§ GIVEN EXERCISE:
Pull out every line of the records below that contains the string "kern", and copy each one in full.

------ MATERIALS PROVIDED

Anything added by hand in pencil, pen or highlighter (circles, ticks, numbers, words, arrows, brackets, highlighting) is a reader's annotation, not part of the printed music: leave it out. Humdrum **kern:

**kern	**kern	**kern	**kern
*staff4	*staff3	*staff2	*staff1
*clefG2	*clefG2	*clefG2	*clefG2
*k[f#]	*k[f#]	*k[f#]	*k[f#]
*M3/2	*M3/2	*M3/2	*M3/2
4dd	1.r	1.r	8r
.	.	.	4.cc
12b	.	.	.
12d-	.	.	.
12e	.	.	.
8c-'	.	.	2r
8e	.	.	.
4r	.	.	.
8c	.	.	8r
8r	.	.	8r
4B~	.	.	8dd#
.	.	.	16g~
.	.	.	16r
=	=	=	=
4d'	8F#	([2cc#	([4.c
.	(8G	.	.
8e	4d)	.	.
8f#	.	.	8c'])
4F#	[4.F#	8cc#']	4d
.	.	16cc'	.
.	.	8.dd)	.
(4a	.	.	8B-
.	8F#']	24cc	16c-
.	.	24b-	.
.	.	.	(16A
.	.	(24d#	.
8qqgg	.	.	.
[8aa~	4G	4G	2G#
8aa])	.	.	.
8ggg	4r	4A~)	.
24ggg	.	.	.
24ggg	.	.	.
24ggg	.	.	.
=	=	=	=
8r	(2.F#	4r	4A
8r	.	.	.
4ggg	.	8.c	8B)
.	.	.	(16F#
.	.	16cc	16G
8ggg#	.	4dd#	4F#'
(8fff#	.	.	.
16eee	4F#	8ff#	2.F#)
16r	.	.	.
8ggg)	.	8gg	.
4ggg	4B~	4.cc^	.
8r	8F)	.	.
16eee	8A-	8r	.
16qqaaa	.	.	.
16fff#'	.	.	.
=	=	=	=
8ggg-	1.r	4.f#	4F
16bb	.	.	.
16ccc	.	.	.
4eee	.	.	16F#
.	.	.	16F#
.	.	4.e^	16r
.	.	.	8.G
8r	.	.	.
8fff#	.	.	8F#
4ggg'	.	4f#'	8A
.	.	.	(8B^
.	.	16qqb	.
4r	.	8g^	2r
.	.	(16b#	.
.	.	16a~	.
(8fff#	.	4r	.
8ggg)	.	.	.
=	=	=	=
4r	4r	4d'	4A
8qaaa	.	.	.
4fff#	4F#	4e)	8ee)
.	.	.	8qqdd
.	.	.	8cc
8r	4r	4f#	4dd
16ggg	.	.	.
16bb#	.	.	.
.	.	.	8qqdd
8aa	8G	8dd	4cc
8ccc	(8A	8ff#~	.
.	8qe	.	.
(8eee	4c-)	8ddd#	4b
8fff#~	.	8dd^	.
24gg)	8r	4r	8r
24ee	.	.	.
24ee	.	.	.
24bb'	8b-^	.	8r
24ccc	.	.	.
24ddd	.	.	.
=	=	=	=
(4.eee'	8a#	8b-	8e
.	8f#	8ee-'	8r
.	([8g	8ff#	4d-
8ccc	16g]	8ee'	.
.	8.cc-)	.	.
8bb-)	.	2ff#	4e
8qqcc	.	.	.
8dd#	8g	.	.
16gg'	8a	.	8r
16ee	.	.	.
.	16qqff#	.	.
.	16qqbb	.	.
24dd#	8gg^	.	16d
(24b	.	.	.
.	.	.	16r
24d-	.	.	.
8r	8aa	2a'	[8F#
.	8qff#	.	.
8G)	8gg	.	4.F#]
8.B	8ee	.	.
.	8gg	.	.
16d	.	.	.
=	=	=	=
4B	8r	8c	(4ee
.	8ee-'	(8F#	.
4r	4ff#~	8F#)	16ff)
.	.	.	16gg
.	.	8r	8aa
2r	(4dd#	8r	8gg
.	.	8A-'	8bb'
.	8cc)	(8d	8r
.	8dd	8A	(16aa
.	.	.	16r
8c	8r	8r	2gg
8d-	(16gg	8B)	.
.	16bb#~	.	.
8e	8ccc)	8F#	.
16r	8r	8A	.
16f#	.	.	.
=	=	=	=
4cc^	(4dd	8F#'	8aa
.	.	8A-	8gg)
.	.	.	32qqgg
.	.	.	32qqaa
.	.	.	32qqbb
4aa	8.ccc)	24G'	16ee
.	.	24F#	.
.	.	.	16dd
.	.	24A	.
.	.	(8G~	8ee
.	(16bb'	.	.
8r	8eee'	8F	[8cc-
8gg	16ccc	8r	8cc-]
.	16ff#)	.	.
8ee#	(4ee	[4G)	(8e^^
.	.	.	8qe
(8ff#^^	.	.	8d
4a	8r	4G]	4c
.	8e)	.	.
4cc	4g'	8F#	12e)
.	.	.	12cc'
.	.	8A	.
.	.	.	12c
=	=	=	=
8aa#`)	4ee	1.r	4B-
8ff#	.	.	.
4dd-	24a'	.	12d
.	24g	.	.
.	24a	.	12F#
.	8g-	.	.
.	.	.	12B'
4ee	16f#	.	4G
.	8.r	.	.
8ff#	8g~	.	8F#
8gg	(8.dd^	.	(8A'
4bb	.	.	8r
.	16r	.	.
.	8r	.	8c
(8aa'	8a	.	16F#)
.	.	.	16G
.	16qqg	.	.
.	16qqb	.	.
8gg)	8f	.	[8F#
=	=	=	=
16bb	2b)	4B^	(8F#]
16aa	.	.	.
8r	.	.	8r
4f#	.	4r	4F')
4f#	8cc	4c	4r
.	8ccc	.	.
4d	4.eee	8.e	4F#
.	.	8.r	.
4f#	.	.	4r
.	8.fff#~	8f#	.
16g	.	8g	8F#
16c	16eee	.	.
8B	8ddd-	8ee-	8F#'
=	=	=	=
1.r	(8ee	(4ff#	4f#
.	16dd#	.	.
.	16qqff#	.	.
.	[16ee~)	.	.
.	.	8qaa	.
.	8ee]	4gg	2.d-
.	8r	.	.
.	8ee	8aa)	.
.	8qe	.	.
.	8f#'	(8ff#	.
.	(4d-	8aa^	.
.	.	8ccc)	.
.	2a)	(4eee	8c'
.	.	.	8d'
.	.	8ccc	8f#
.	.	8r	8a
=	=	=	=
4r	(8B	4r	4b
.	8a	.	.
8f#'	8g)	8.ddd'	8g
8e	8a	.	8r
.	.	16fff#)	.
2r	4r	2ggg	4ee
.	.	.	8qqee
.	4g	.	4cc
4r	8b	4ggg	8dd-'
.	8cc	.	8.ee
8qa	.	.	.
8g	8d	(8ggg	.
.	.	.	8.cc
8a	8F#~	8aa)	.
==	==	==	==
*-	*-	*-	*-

------------

§ SOLUTION FOR THIS TASK:
Anything added by hand in pencil, pen or highlighter (circles, ticks, numbers, words, arrows, brackets, highlighting) is a reader's annotation, not part of the printed music: leave it out. Humdrum **kern:
**kern	**kern	**kern	**kern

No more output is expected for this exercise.